Exercise: Reproduce each entry exactly.
══════════════════════════════
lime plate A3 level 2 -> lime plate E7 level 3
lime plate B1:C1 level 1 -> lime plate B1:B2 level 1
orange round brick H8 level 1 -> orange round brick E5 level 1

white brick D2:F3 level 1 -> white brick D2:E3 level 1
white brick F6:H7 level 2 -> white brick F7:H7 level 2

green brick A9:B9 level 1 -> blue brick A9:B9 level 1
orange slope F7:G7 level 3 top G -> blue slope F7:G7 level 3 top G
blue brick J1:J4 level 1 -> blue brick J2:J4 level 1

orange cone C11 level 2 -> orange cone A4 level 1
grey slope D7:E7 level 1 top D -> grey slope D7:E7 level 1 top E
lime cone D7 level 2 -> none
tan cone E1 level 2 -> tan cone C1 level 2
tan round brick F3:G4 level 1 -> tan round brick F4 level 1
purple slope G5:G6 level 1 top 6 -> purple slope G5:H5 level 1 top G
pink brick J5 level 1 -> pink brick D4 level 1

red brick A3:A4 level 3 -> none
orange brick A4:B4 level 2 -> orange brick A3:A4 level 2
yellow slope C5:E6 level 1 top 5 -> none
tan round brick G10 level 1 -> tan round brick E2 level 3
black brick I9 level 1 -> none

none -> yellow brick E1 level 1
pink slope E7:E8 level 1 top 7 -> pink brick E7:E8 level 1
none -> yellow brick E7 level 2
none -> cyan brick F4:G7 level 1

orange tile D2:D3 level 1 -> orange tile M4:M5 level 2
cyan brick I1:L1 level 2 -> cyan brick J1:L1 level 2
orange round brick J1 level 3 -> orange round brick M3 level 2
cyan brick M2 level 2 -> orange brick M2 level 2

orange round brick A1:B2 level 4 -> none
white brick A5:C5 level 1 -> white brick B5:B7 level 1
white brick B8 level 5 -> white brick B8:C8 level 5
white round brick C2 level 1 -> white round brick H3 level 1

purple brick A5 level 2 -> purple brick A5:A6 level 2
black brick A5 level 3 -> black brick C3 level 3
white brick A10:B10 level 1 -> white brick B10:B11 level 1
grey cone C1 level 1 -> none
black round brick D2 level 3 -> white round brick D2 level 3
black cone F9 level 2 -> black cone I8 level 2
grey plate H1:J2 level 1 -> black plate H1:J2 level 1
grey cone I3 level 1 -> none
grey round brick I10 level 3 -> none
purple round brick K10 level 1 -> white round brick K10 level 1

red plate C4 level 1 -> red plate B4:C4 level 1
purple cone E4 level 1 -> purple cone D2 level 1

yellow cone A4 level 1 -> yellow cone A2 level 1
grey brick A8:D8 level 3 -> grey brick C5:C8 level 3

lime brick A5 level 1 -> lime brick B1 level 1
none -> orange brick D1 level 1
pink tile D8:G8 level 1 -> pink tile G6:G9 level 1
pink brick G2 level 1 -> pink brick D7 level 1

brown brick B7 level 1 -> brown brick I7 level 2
══════════════════════════════
Exercise answer:
lime plate A3 level 2 -> lime plate E7 level 3
lime plate B1:C1 level 1 -> lime plate B1:B2 level 1
orange round brick H8 level 1 -> orange round brick E5 level 1

white brick D2:F3 level 1 -> white brick D2:E3 level 1
white brick F6:H7 level 2 -> white brick F7:H7 level 2

green brick A9:B9 level 1 -> blue brick A9:B9 level 1
orange slope F7:G7 level 3 top G -> blue slope F7:G7 level 3 top G
blue brick J1:J4 level 1 -> blue brick J2:J4 level 1

orange cone C11 level 2 -> orange cone A4 level 1
grey slope D7:E7 level 1 top D -> grey slope D7:E7 level 1 top E
lime cone D7 level 2 -> none
tan cone E1 level 2 -> tan cone C1 level 2
tan round brick F3:G4 level 1 -> tan round brick F4 level 1
purple slope G5:G6 level 1 top 6 -> purple slope G5:H5 level 1 top G
pink brick J5 level 1 -> pink brick D4 level 1

red brick A3:A4 level 3 -> none
orange brick A4:B4 level 2 -> orange brick A3:A4 level 2
yellow slope C5:E6 level 1 top 5 -> none
tan round brick G10 level 1 -> tan round brick E2 level 3
black brick I9 level 1 -> none

none -> yellow brick E1 level 1
pink slope E7:E8 level 1 top 7 -> pink brick E7:E8 level 1
none -> yellow brick E7 level 2
none -> cyan brick F4:G7 level 1

orange tile D2:D3 level 1 -> orange tile M4:M5 level 2
cyan brick I1:L1 level 2 -> cyan brick J1:L1 level 2
orange round brick J1 level 3 -> orange round brick M3 level 2
cyan brick M2 level 2 -> orange brick M2 level 2

orange round brick A1:B2 level 4 -> none
white brick A5:C5 level 1 -> white brick B5:B7 level 1
white brick B8 level 5 -> white brick B8:C8 level 5
white round brick C2 level 1 -> white round brick H3 level 1

purple brick A5 level 2 -> purple brick A5:A6 level 2
black brick A5 level 3 -> black brick C3 level 3
white brick A10:B10 level 1 -> white brick B10:B11 level 1
grey cone C1 level 1 -> none
black round brick D2 level 3 -> white round brick D2 level 3
black cone F9 level 2 -> black cone I8 level 2
grey plate H1:J2 level 1 -> black plate H1:J2 level 1
grey cone I3 level 1 -> none
grey round brick I10 level 3 -> none
purple round brick K10 level 1 -> white round brick K10 level 1

red plate C4 level 1 -> red plate B4:C4 level 1
purple cone E4 level 1 -> purple cone D2 level 1

yellow cone A4 level 1 -> yellow cone A2 level 1
grey brick A8:D8 level 3 -> grey brick C5:C8 level 3

lime brick A5 level 1 -> lime brick B1 level 1
none -> orange brick D1 level 1
pink tile D8:G8 level 1 -> pink tile G6:G9 level 1
pink brick G2 level 1 -> pink brick D7 level 1

brown brick B7 level 1 -> brown brick I7 level 2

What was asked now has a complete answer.